**YOUR GOAL**
Return exactly the lines below, starting with the one that has "(254, 284) = (206, 565): grey" and going on through the one that has "(894, 354) = (651, 130): pink".

::::

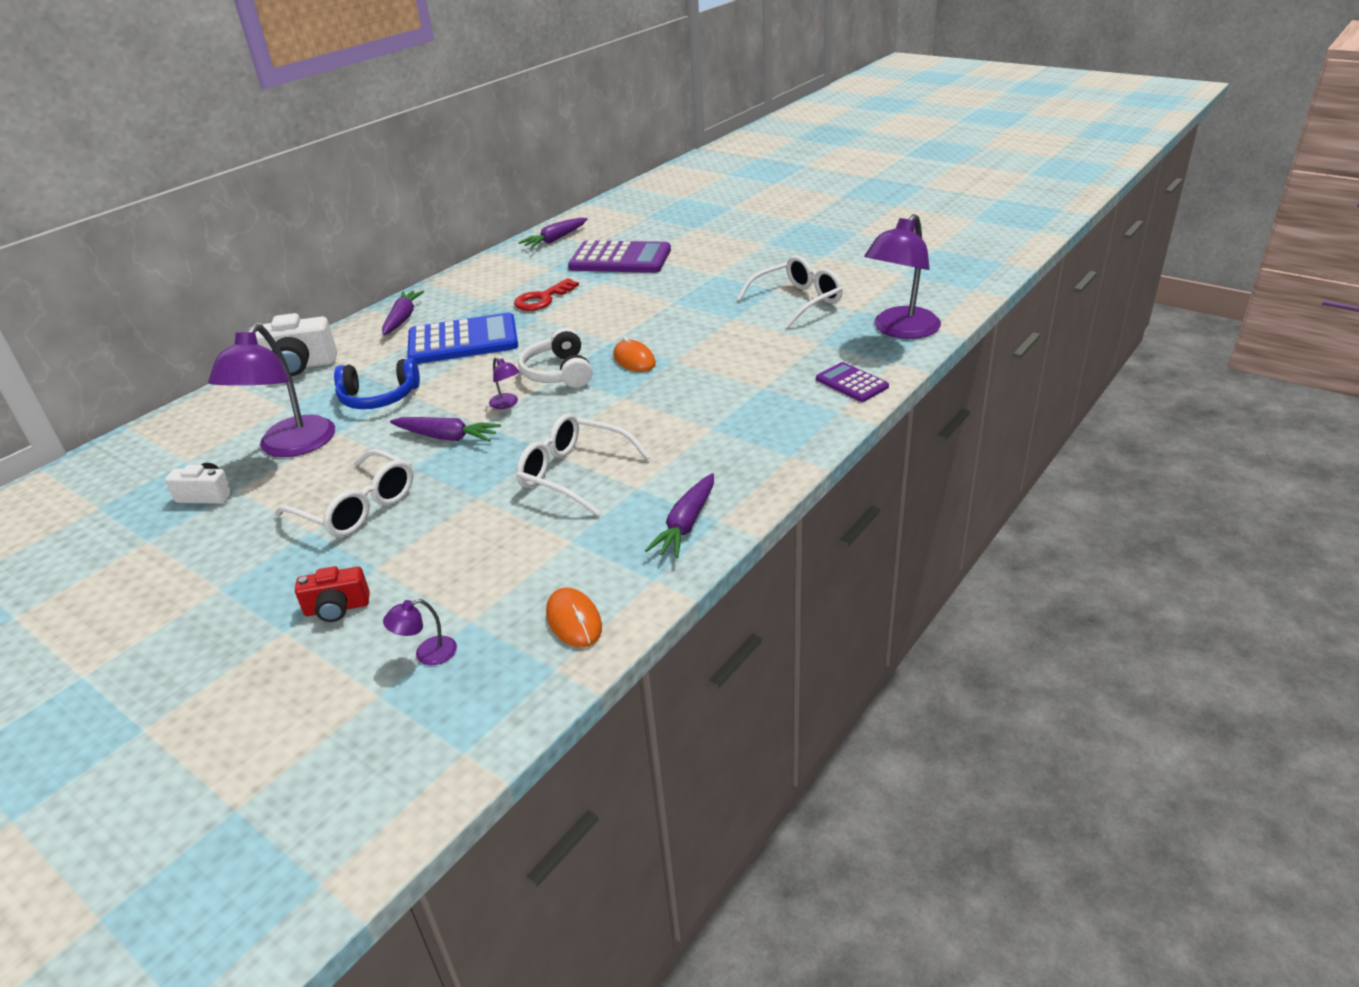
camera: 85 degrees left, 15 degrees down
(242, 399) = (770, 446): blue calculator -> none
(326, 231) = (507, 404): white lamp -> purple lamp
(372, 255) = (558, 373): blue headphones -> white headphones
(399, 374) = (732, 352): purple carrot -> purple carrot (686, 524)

::::

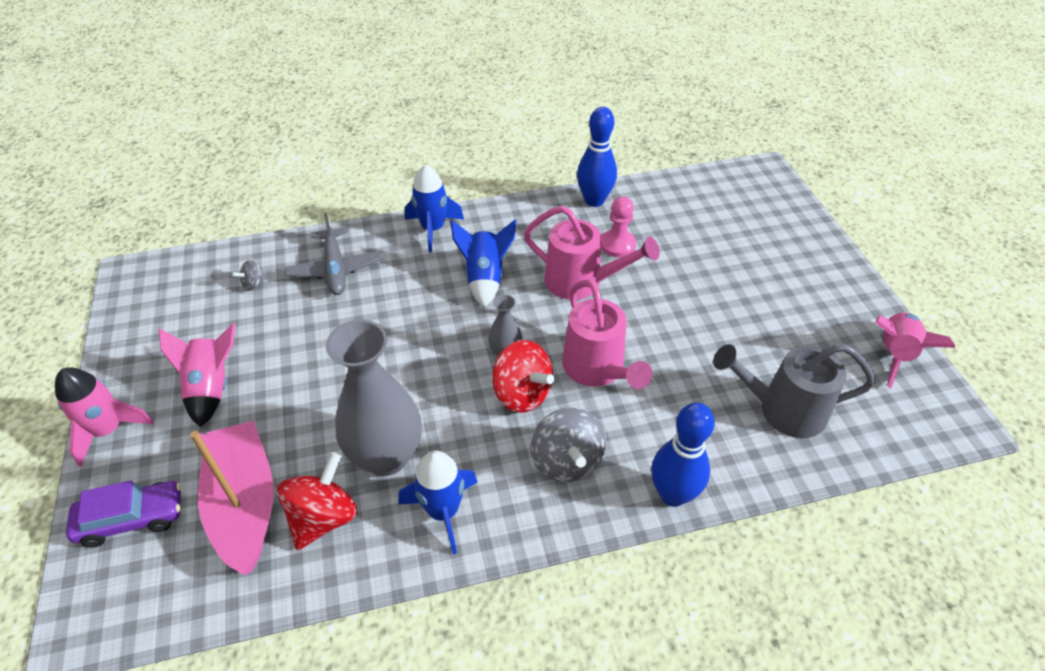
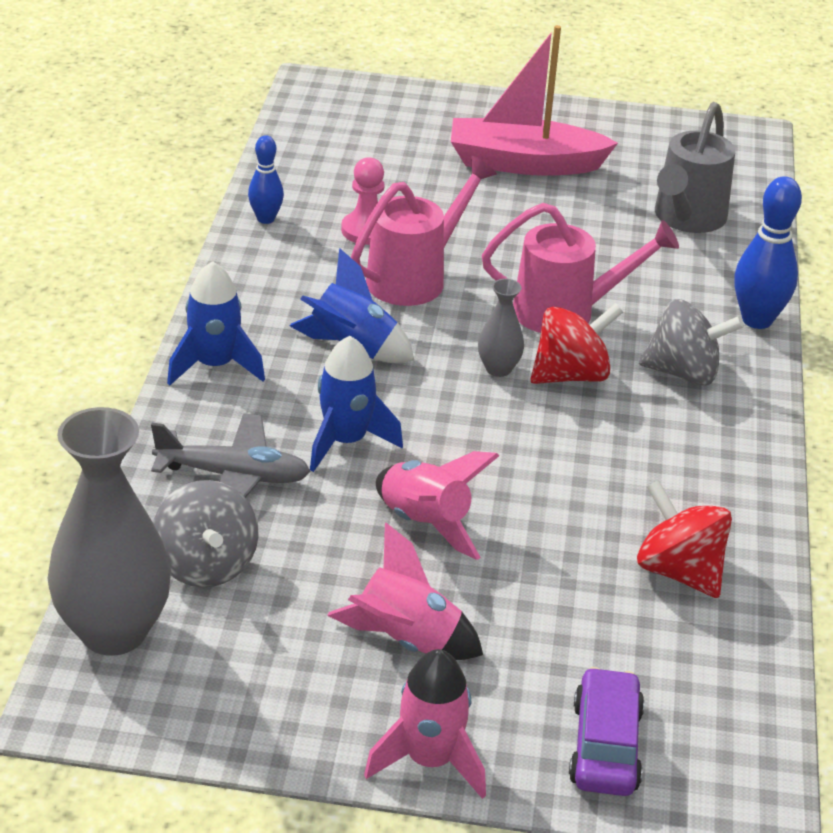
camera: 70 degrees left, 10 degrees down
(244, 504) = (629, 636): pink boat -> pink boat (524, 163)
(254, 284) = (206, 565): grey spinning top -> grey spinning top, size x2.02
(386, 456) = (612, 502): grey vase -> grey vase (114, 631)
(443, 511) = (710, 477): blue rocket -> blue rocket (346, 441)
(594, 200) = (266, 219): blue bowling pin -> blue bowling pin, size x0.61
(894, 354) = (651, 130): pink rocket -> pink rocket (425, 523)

::::

**RESPONSE BOX**
(254, 284) = (206, 565): grey spinning top -> grey spinning top, size x2.02
(386, 456) = (612, 502): grey vase -> grey vase (114, 631)
(443, 511) = (710, 477): blue rocket -> blue rocket (346, 441)
(594, 200) = (266, 219): blue bowling pin -> blue bowling pin, size x0.61
(894, 354) = (651, 130): pink rocket -> pink rocket (425, 523)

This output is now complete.